>>

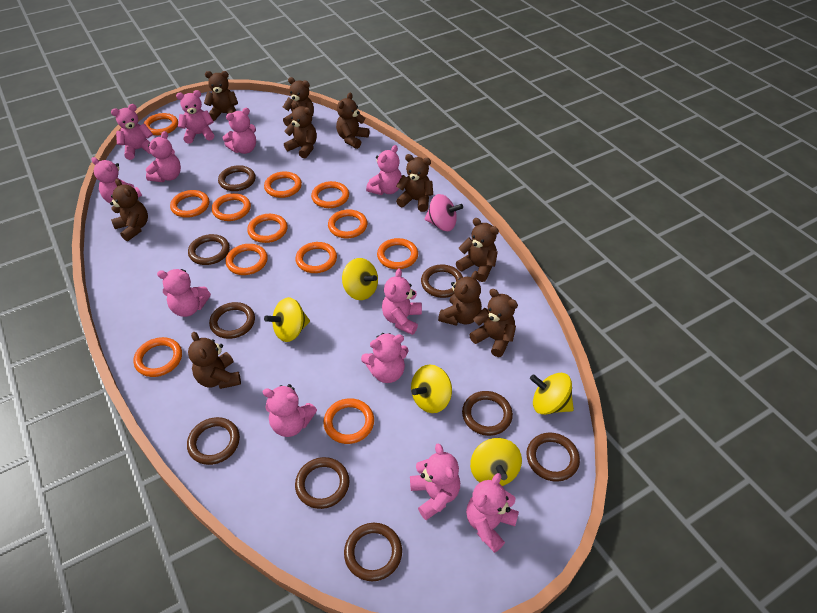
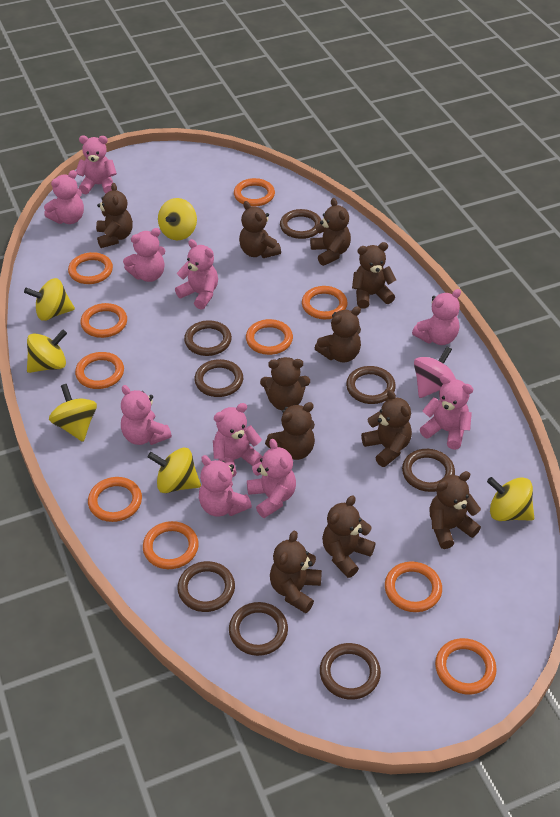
brown ring: 9 -> 8
brown teddy bear: 10 -> 11
orange ring: 12 -> 10
pink teddy bear: 12 -> 10
yellow spinning top: 5 -> 6

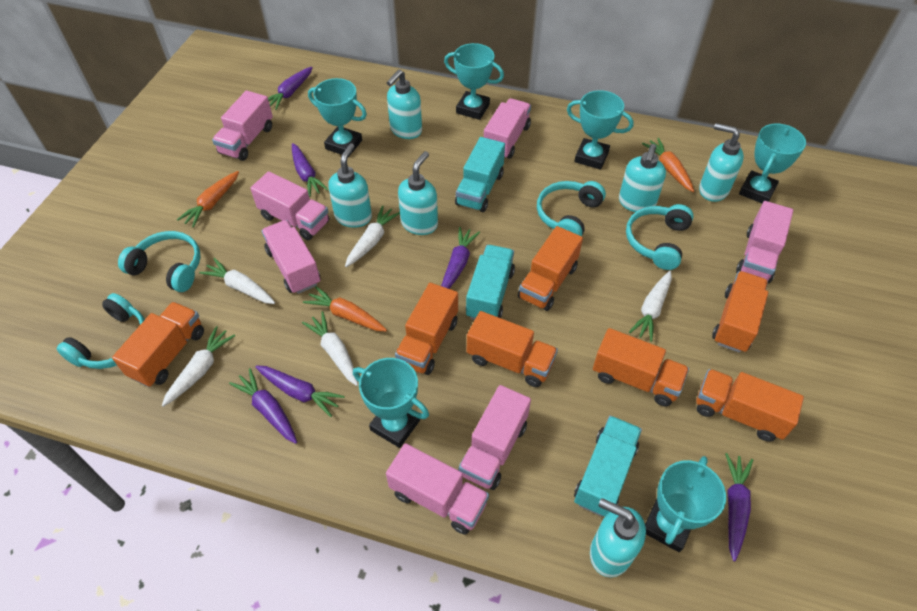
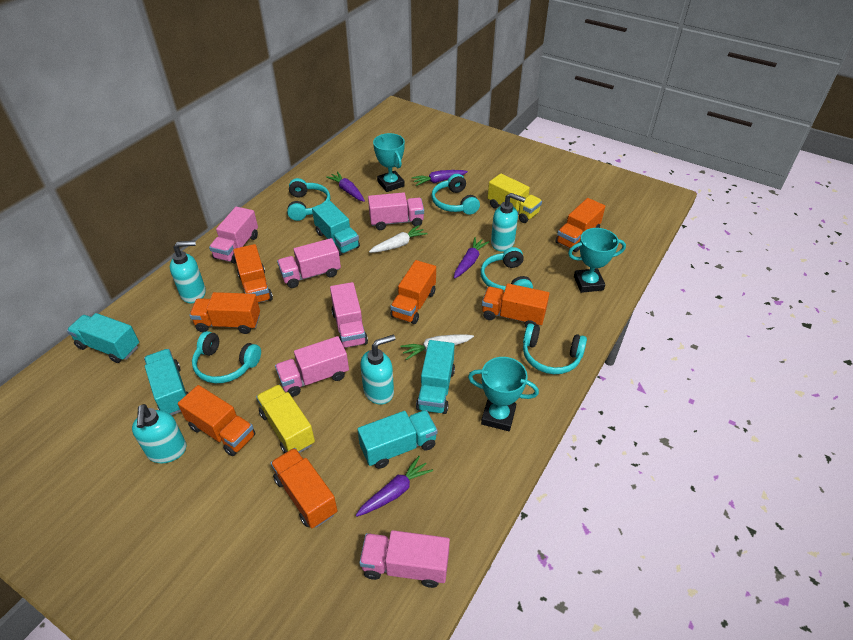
orange carrot: 3 -> 0
pink truck: 7 -> 6
purple carrot: 6 -> 4
turquoise headphones: 4 -> 5
turquoise soap dispenser: 6 -> 4
turquoise trophy: 6 -> 3
turquoise truck: 3 -> 5
white carrot: 5 -> 2
yellow truck: 0 -> 2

<<

## Problem details
Could the data be reproduced exactly, with the pictures omitted?

## Your solution
brown ring: 9 -> 8
brown teddy bear: 10 -> 11
orange ring: 12 -> 10
pink teddy bear: 12 -> 10
yellow spinning top: 5 -> 6

orange carrot: 3 -> 0
pink truck: 7 -> 6
purple carrot: 6 -> 4
turquoise headphones: 4 -> 5
turquoise soap dispenser: 6 -> 4
turquoise trophy: 6 -> 3
turquoise truck: 3 -> 5
white carrot: 5 -> 2
yellow truck: 0 -> 2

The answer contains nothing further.